▶ [Work request]: Start to finish, retype the entries exactly while omitting the pictures.

▶ [Data provided]:
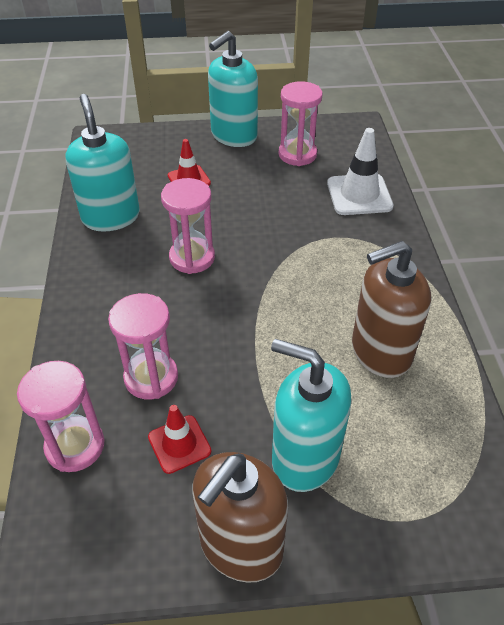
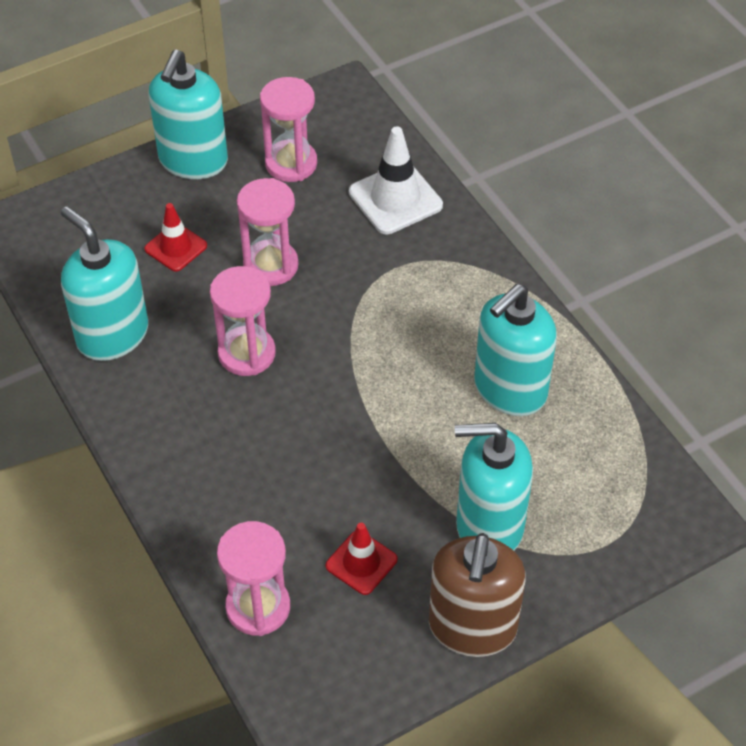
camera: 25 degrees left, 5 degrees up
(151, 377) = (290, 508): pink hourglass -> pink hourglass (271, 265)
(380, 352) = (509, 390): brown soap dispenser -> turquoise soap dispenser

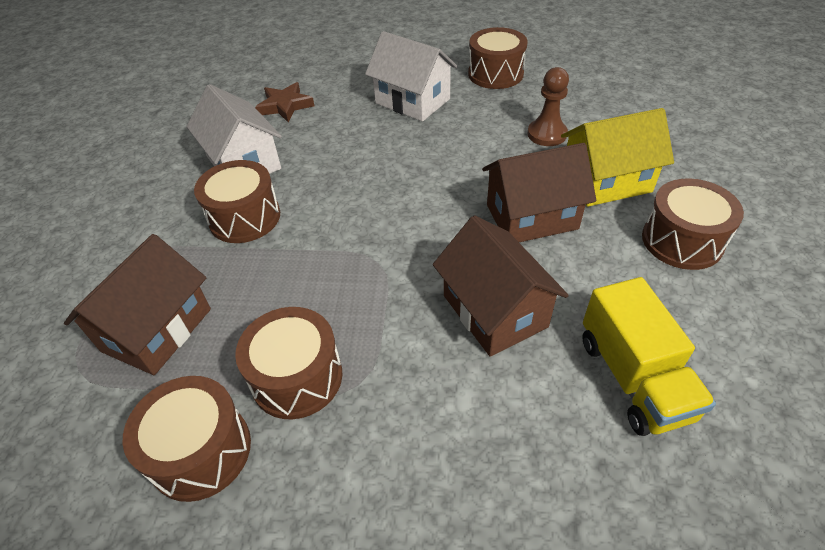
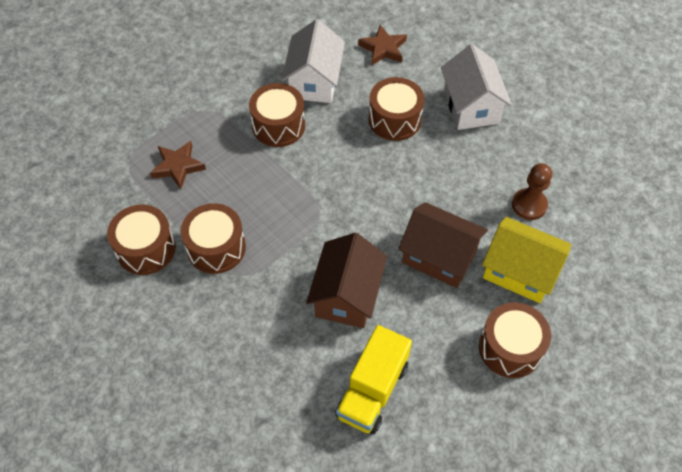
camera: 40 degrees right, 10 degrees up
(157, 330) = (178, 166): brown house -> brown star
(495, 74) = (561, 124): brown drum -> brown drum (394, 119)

▶ [Response to the exercise]:
camera: 25 degrees left, 5 degrees up
(151, 377) = (290, 508): pink hourglass -> pink hourglass (271, 265)
(380, 352) = (509, 390): brown soap dispenser -> turquoise soap dispenser

camera: 40 degrees right, 10 degrees up
(157, 330) = (178, 166): brown house -> brown star
(495, 74) = (561, 124): brown drum -> brown drum (394, 119)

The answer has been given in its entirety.